**CHALLENGE:** Convert the data below into a two-column Markdown table headed Row and Entry. Give each non-blank line its own numbered row, and leave out the pictures.

**PROVIDED RECORDS:**
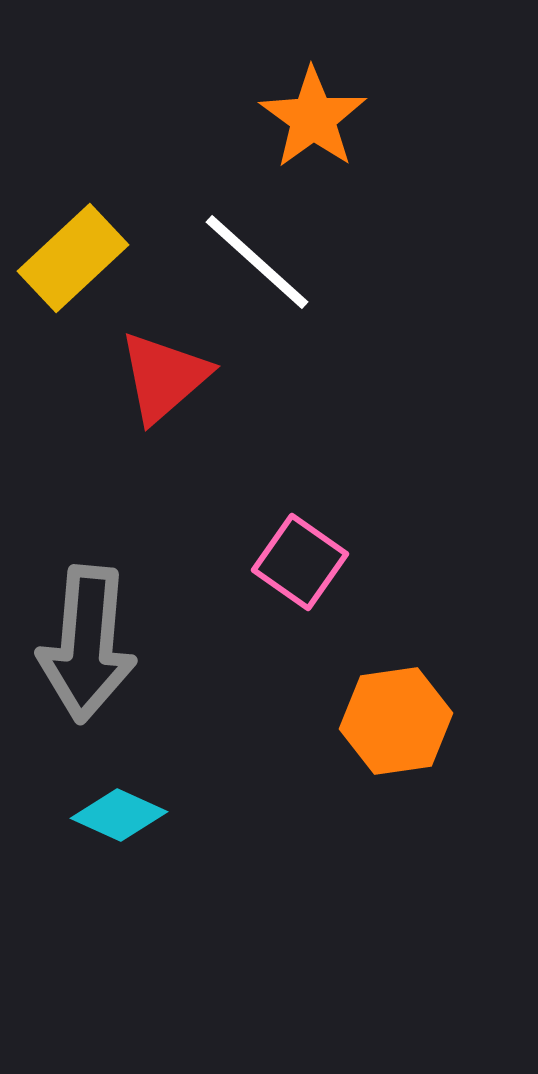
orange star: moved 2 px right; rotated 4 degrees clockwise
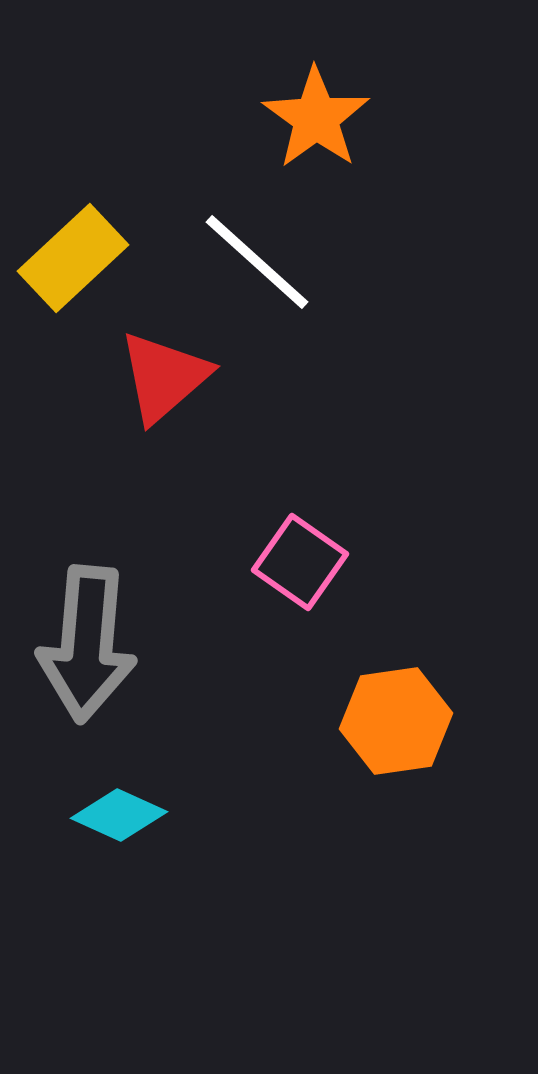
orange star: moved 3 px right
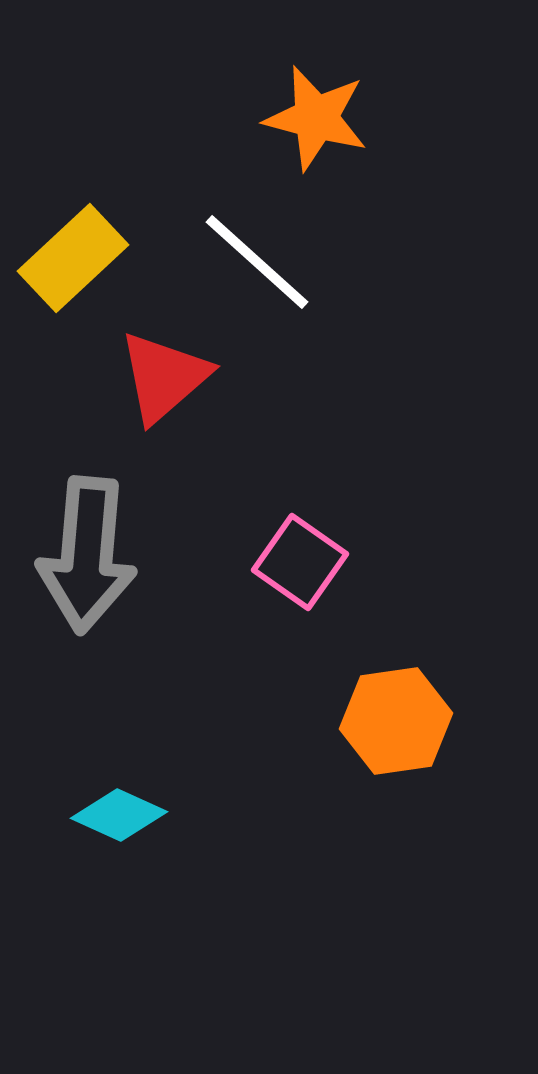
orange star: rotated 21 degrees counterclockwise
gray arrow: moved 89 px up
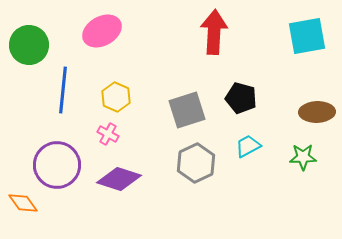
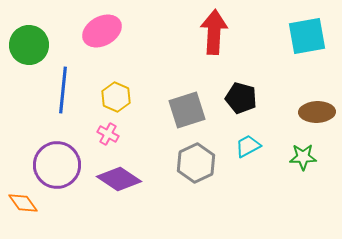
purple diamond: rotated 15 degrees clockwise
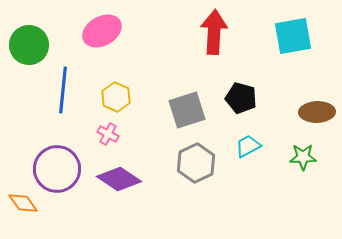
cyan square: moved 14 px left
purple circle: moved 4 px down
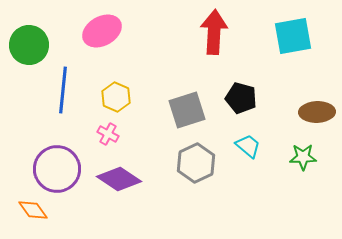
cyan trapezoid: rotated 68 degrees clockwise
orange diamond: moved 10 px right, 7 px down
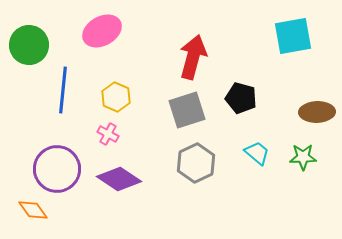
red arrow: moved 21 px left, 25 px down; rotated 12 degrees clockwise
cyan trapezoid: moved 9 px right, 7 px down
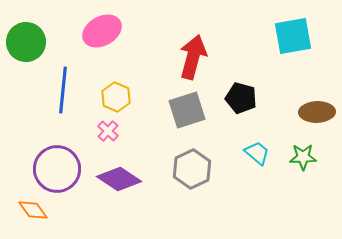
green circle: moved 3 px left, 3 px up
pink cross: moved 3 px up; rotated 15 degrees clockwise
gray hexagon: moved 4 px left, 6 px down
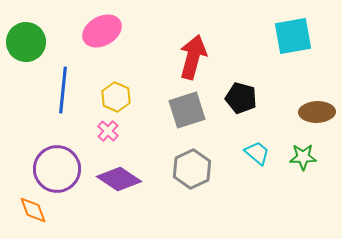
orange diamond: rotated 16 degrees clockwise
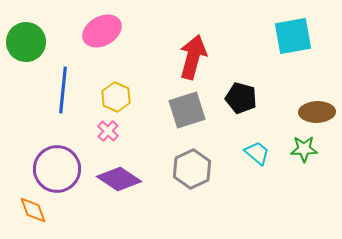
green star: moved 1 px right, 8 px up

**COMPLETE ANSWER:**
| Row | Entry |
|---|---|
| 1 | orange star: moved 2 px right; rotated 4 degrees clockwise |
| 2 | orange star: moved 3 px right |
| 3 | orange star: rotated 21 degrees counterclockwise |
| 4 | gray arrow: moved 89 px up |
| 5 | purple diamond: rotated 15 degrees clockwise |
| 6 | cyan square: moved 14 px left |
| 7 | purple circle: moved 4 px down |
| 8 | cyan trapezoid: rotated 68 degrees clockwise |
| 9 | orange diamond: moved 10 px right, 7 px down |
| 10 | red arrow: moved 21 px left, 25 px down; rotated 12 degrees clockwise |
| 11 | cyan trapezoid: moved 9 px right, 7 px down |
| 12 | green circle: moved 3 px left, 3 px up |
| 13 | pink cross: moved 3 px up; rotated 15 degrees clockwise |
| 14 | gray hexagon: moved 4 px left, 6 px down |
| 15 | orange diamond: rotated 16 degrees clockwise |
| 16 | green star: moved 1 px right, 8 px up |